Written task: The answer should be the records below, word for word, with every image left out.

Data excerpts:
• • • •

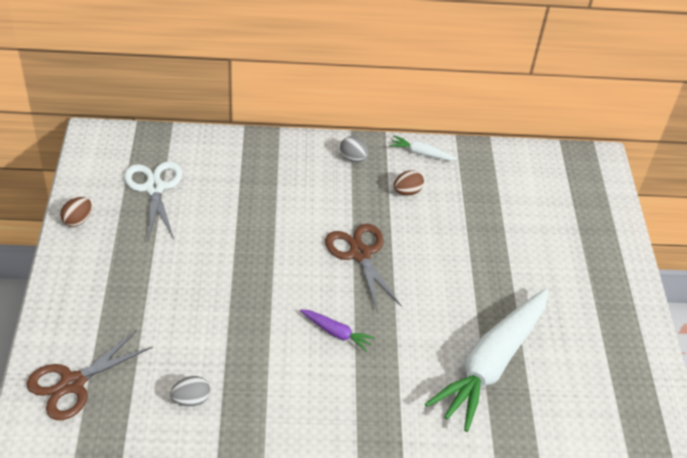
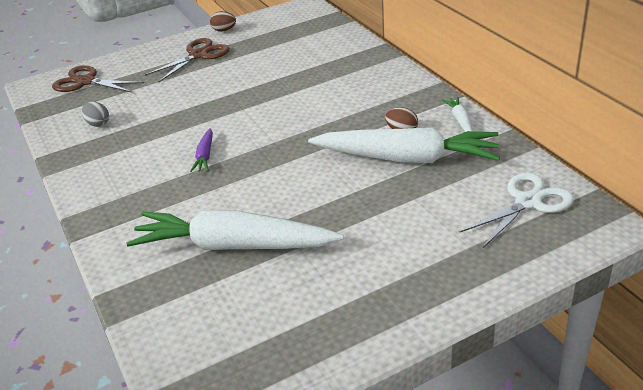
camera: 70 degrees right, 10 degrees down
(154, 188) = (280, 39): white scissors -> white scissors (527, 202)
(353, 158) = (409, 94): grey egg -> none
(360, 254) = (301, 136): brown scissors -> brown scissors (198, 55)
(449, 208) = (407, 158): none -> white carrot

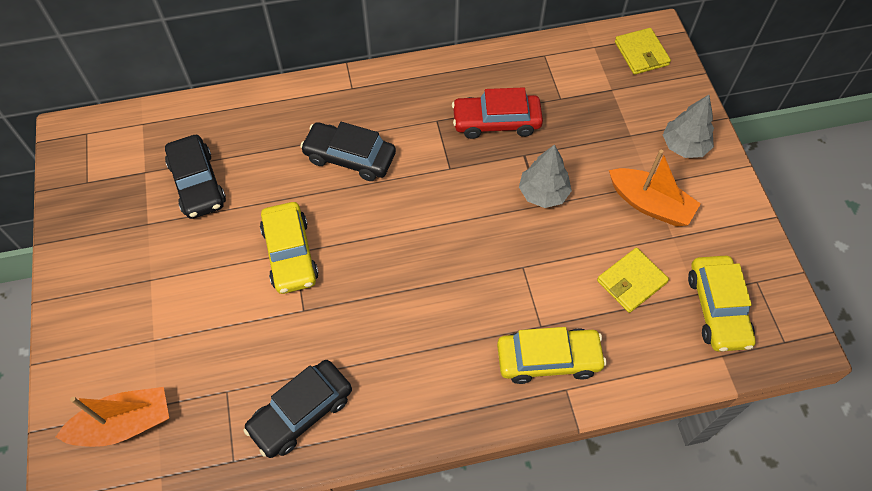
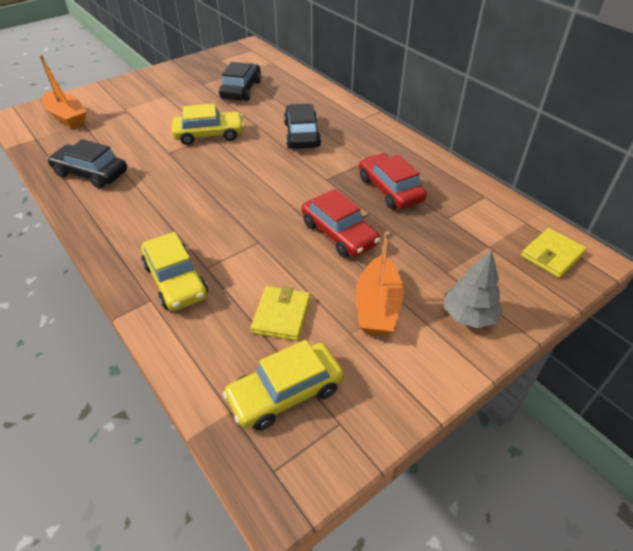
camera: 65 degrees right, 15 degrees down
(197, 183) = (241, 90): black car -> black car turned 150 degrees clockwise
(290, 254) = (209, 135): yellow car -> yellow car turned 150 degrees counterclockwise
(543, 193) = (339, 233): grey tree -> red car
(631, 282) = (281, 315): yellow wallet -> yellow wallet turned 75 degrees clockwise

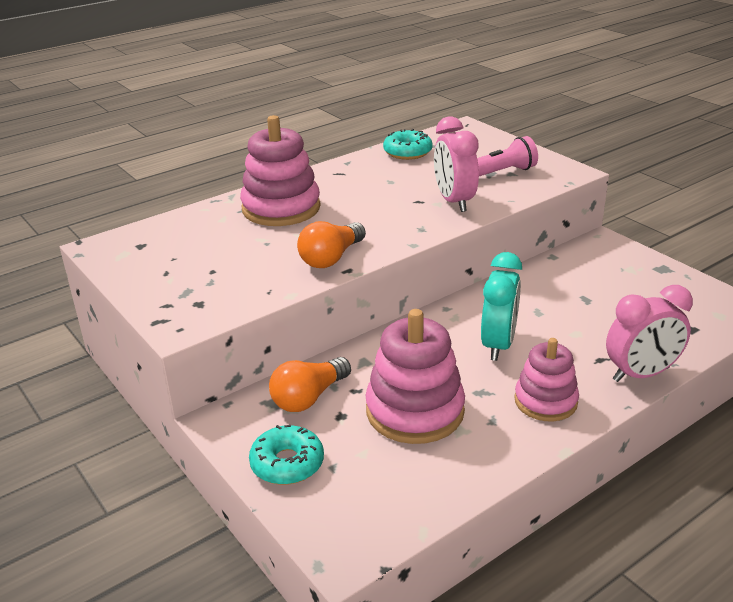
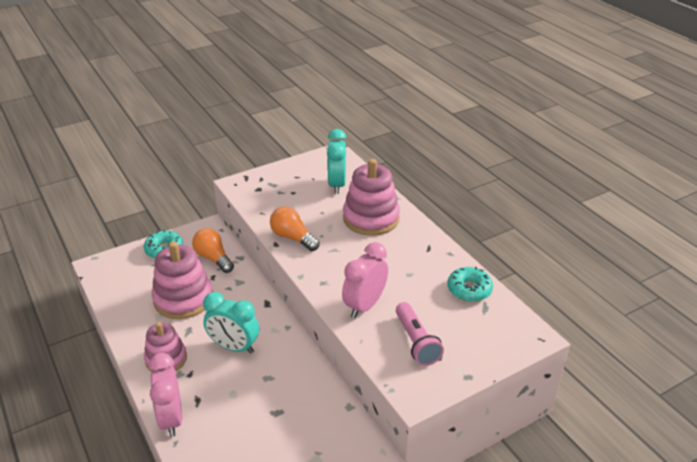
camera: 95 degrees right, 5 degrees up
(195, 237) = (337, 185): none -> turquoise clock
(454, 201) = (364, 305): pink clock -> pink clock turned 45 degrees counterclockwise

• • • •

Result of this task:
camera: 70 degrees right, 10 degrees down
(154, 188) = (280, 39): white scissors -> white scissors (527, 202)
(353, 158) = (409, 94): grey egg -> none
(360, 254) = (301, 136): brown scissors -> brown scissors (198, 55)
(449, 208) = (407, 158): none -> white carrot

camera: 65 degrees right, 15 degrees down
(197, 183) = (241, 90): black car -> black car turned 150 degrees clockwise
(290, 254) = (209, 135): yellow car -> yellow car turned 150 degrees counterclockwise
(543, 193) = (339, 233): grey tree -> red car
(631, 282) = (281, 315): yellow wallet -> yellow wallet turned 75 degrees clockwise

camera: 95 degrees right, 5 degrees up
(195, 237) = (337, 185): none -> turquoise clock
(454, 201) = (364, 305): pink clock -> pink clock turned 45 degrees counterclockwise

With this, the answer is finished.